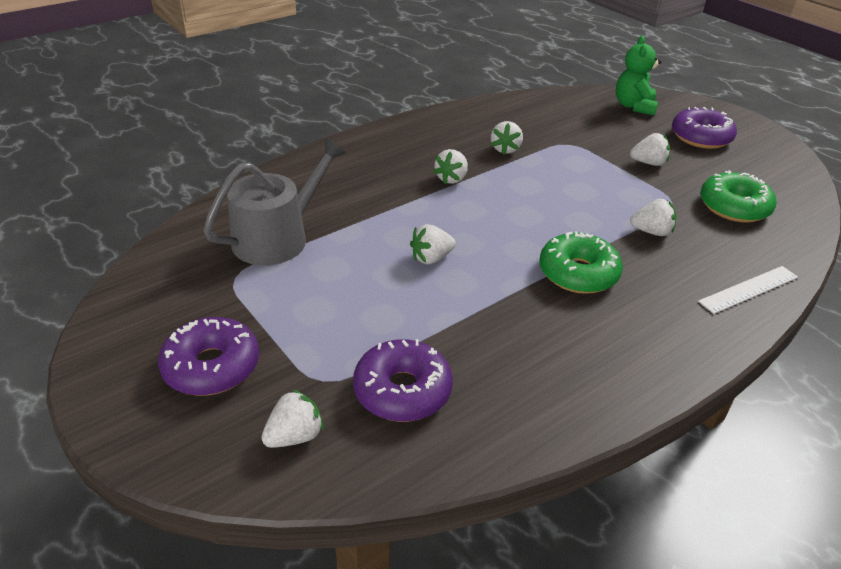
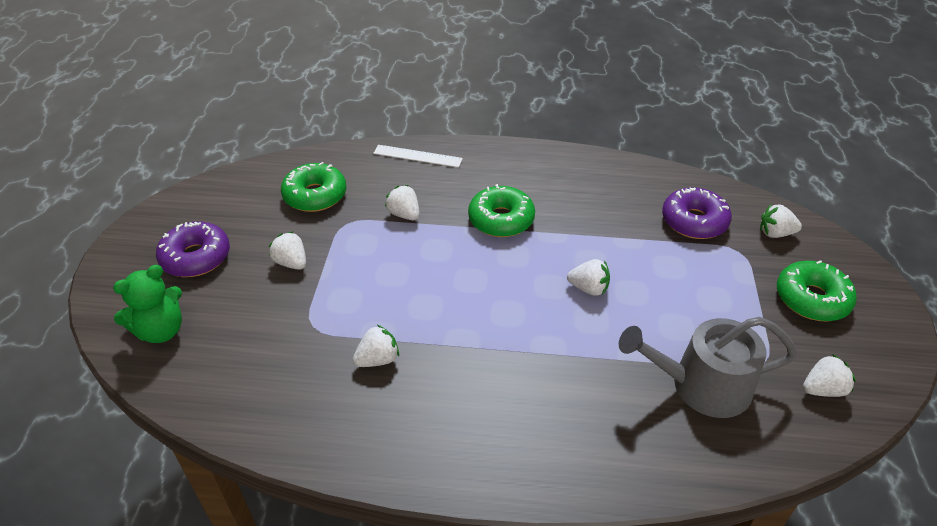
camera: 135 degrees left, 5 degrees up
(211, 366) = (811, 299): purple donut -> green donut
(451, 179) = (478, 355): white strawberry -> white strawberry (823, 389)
--
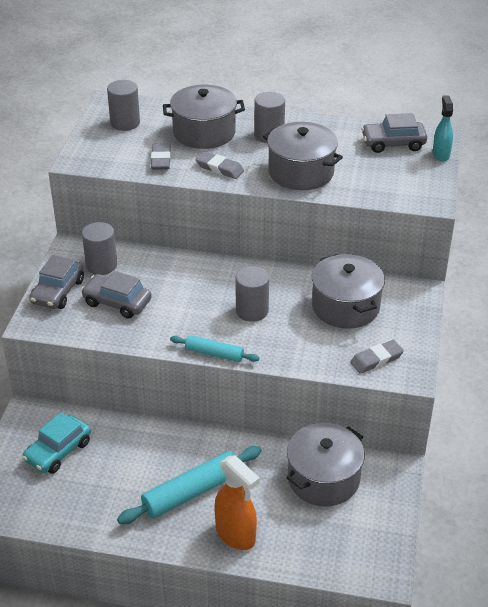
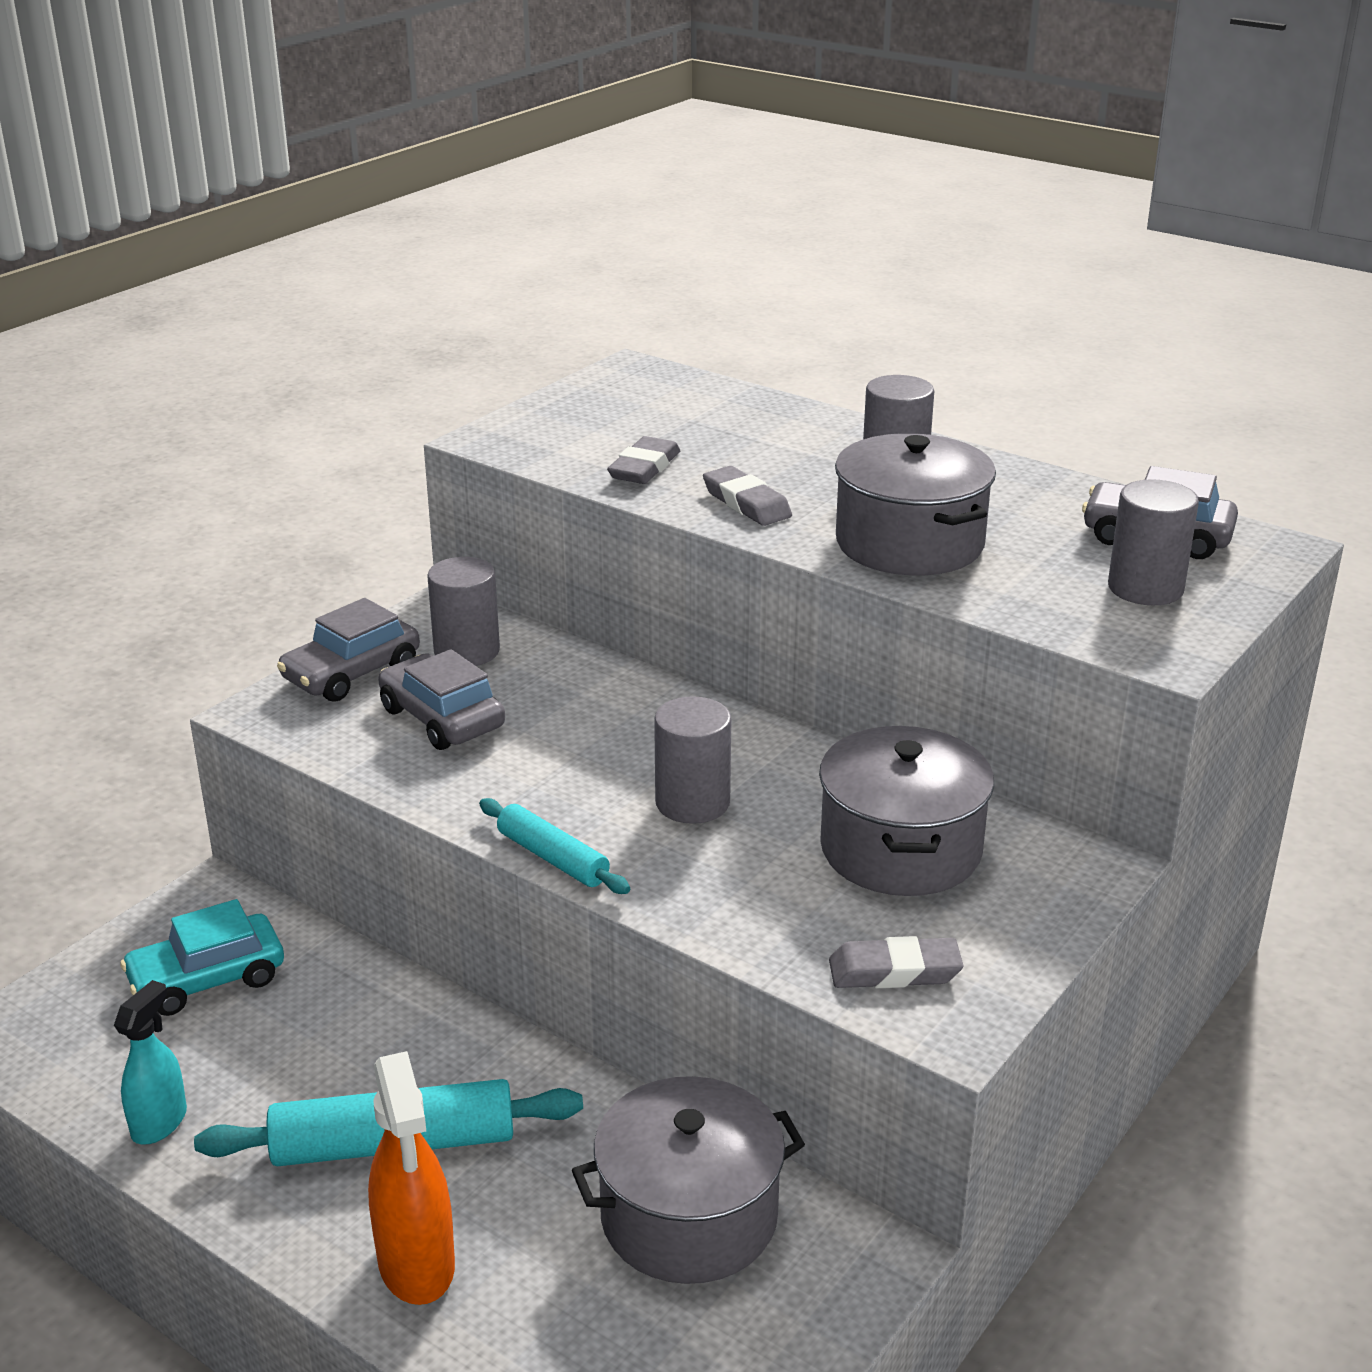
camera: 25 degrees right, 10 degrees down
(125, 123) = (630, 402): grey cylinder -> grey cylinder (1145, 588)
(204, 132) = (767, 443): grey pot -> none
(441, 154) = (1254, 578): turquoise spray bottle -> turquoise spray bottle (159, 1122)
--
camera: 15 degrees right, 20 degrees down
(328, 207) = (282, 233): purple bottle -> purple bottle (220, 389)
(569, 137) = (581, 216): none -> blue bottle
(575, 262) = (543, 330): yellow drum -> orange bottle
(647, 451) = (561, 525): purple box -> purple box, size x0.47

What is expected ->
Within the material above, transcribe exactly the lines that run from the line holding "camera: 135 degrees left, 5 degrees up" through the line holding "(451, 179) = (478, 355): white".

Result of the exercise ->
camera: 135 degrees left, 5 degrees up
(211, 366) = (811, 299): purple donut -> green donut
(451, 179) = (478, 355): white strawberry -> white strawberry (823, 389)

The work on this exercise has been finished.